[Source records]
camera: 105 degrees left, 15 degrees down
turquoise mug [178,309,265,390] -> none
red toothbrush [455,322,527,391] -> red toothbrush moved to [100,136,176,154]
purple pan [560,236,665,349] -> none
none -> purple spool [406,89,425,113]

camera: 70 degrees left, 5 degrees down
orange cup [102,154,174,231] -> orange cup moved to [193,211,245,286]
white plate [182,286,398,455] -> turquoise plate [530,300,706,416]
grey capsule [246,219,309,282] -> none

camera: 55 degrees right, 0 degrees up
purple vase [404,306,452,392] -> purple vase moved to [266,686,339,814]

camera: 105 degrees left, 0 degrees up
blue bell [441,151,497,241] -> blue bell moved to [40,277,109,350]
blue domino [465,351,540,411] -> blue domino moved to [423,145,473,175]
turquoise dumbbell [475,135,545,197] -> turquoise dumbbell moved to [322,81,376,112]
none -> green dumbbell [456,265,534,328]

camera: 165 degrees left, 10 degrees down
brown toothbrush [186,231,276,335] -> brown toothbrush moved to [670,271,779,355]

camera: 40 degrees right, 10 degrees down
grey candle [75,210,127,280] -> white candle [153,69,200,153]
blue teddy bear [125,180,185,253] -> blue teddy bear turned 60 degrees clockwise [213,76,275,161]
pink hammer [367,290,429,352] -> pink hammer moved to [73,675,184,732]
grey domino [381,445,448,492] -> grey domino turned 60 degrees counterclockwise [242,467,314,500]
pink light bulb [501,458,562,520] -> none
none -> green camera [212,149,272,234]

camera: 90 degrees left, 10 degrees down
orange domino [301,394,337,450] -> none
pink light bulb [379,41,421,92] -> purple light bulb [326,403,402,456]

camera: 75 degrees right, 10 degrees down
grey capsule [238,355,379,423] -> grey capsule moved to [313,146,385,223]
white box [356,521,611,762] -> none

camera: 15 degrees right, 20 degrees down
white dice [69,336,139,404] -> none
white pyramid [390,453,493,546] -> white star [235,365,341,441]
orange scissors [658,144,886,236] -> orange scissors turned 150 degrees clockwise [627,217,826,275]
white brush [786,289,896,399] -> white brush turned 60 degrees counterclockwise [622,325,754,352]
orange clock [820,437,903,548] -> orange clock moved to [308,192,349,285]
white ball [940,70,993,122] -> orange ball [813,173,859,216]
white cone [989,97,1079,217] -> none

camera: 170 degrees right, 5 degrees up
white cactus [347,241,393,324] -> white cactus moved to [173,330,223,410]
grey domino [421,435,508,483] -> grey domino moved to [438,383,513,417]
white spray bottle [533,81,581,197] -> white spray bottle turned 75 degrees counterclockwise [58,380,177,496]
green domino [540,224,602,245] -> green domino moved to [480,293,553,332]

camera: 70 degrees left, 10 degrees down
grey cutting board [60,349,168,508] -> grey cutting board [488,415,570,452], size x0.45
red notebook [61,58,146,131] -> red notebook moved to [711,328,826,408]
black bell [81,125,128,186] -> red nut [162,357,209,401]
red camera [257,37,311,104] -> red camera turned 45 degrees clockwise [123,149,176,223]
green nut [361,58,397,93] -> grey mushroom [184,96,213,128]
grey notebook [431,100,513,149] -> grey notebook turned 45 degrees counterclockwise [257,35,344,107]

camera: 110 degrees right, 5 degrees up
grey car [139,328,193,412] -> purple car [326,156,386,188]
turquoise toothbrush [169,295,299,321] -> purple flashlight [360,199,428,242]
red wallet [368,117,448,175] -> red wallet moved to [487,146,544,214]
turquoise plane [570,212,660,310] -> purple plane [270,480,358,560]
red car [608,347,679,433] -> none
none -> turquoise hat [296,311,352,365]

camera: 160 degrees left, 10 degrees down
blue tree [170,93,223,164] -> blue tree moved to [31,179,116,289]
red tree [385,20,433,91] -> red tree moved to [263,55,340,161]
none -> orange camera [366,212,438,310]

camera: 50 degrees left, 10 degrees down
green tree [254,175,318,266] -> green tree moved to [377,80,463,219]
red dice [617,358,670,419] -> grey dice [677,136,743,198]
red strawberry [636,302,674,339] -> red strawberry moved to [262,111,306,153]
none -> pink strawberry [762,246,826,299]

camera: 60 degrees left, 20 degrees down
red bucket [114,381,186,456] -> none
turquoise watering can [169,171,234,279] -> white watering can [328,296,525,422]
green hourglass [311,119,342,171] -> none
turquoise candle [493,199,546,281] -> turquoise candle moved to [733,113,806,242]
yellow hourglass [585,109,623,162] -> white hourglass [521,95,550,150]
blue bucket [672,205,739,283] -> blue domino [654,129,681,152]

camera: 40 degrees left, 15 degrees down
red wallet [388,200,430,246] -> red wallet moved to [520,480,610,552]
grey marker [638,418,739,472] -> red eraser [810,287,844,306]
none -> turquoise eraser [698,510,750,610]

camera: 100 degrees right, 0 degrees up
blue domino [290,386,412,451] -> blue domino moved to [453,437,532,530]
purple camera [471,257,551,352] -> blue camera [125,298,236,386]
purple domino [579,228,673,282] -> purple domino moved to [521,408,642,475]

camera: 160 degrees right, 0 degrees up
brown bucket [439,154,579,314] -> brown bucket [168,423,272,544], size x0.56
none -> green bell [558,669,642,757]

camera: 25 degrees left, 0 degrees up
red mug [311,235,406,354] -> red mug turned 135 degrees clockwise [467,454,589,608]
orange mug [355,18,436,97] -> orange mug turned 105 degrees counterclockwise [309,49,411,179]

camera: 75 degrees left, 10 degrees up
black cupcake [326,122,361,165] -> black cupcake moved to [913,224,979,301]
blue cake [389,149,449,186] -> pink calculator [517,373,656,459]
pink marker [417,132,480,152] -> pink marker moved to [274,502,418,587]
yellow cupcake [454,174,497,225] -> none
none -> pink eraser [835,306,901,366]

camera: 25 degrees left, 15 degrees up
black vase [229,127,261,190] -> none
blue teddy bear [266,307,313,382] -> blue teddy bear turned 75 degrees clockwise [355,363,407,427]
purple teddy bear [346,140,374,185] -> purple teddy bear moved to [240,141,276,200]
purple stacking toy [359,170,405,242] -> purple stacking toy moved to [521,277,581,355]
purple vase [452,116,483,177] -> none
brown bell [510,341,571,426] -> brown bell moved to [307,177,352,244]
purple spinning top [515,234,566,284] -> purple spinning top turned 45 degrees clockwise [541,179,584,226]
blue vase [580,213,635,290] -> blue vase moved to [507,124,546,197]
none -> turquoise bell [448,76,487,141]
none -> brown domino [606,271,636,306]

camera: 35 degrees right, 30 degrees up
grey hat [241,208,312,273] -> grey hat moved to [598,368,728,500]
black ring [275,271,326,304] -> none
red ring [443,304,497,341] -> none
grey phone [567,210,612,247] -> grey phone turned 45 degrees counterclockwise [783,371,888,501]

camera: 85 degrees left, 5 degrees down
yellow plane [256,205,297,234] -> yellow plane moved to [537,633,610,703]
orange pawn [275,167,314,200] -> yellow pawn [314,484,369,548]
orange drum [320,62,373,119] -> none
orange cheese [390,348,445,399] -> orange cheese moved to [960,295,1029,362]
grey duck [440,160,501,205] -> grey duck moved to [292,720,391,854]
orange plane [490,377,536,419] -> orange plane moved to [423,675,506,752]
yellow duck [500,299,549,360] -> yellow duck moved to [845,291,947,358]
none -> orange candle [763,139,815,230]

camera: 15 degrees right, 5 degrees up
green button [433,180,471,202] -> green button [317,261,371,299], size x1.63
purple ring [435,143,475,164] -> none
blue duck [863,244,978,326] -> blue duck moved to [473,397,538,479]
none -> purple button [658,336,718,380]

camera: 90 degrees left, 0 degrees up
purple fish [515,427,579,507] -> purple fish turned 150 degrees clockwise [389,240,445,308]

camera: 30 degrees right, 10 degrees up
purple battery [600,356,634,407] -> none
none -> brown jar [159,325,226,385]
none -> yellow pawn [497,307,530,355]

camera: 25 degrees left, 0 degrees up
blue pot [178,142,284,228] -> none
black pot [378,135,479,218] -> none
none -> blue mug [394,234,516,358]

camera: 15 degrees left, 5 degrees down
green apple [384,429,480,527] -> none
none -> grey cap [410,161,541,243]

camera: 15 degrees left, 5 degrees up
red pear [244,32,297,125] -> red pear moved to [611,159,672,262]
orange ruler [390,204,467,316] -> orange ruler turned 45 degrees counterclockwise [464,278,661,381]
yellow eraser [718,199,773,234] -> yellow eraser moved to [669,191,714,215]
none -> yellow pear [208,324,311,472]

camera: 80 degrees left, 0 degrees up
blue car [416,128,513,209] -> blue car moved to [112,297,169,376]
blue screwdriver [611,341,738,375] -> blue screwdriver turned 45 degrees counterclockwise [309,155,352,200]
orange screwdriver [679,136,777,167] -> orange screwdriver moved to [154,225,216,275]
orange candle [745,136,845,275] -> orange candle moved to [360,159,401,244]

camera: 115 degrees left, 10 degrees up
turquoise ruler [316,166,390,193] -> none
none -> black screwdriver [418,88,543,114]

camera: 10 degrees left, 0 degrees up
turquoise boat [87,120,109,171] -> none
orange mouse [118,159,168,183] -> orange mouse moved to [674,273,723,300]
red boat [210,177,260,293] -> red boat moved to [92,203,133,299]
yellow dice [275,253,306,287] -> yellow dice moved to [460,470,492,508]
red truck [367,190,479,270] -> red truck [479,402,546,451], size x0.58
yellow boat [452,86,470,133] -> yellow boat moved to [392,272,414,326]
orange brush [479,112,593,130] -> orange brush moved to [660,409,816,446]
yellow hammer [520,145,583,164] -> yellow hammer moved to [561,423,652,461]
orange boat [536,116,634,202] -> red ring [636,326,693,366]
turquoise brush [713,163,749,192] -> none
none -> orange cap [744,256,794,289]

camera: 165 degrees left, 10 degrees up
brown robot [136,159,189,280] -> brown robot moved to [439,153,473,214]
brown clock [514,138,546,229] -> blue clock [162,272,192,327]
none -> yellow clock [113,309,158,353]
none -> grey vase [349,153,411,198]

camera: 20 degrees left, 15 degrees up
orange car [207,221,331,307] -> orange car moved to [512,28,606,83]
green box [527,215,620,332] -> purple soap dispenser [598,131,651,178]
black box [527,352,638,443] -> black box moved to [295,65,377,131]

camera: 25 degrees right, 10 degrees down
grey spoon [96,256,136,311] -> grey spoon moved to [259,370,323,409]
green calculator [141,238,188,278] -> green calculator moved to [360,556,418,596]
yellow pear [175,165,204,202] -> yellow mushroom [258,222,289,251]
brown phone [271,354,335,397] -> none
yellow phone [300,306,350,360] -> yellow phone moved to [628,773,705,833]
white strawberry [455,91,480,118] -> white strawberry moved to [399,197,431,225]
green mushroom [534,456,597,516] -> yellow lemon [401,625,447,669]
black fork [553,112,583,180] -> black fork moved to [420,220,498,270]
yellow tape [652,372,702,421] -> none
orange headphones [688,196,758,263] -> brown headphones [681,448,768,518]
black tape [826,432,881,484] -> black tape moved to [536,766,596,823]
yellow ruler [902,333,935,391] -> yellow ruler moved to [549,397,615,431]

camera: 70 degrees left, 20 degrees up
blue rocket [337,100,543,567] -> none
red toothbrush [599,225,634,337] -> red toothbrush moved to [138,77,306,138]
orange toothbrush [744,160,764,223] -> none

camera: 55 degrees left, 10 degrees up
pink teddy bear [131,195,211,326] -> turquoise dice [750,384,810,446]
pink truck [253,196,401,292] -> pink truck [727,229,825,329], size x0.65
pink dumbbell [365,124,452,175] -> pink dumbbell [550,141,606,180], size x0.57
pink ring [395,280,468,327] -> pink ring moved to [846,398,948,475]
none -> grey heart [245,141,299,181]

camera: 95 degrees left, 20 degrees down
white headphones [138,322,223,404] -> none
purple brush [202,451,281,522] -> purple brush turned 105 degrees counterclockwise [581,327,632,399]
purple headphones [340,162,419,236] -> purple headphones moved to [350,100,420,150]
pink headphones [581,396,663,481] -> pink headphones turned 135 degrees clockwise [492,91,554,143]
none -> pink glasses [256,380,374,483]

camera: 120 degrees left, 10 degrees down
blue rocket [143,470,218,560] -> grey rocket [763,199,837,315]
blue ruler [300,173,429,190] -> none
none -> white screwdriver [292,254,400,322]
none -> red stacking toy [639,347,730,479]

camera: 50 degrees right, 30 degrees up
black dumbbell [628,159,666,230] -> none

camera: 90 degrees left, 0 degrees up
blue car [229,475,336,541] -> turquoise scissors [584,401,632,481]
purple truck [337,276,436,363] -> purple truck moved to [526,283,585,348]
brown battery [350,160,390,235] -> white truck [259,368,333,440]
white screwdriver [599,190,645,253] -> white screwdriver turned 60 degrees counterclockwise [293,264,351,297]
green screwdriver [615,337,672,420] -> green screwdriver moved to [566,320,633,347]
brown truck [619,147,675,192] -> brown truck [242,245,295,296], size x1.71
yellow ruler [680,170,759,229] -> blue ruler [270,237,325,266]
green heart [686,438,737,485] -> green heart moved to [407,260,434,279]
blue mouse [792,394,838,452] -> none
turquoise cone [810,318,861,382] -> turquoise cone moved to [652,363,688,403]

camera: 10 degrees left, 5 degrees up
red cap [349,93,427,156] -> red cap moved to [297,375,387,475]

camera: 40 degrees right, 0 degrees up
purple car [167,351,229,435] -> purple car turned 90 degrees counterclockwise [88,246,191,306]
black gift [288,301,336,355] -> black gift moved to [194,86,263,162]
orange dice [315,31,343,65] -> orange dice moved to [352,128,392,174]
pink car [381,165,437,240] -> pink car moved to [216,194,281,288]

## [Your objective]
Above are the records; from them, give again exactly the lines from the one containing "camera: 40 degrees right, 10 degrees down" through the one containing "camera: 75 degrees right, 10 degrees down", both included.

## [Response to this task]
camera: 40 degrees right, 10 degrees down
grey candle [75,210,127,280] -> white candle [153,69,200,153]
blue teddy bear [125,180,185,253] -> blue teddy bear turned 60 degrees clockwise [213,76,275,161]
pink hammer [367,290,429,352] -> pink hammer moved to [73,675,184,732]
grey domino [381,445,448,492] -> grey domino turned 60 degrees counterclockwise [242,467,314,500]
pink light bulb [501,458,562,520] -> none
none -> green camera [212,149,272,234]

camera: 90 degrees left, 10 degrees down
orange domino [301,394,337,450] -> none
pink light bulb [379,41,421,92] -> purple light bulb [326,403,402,456]

camera: 75 degrees right, 10 degrees down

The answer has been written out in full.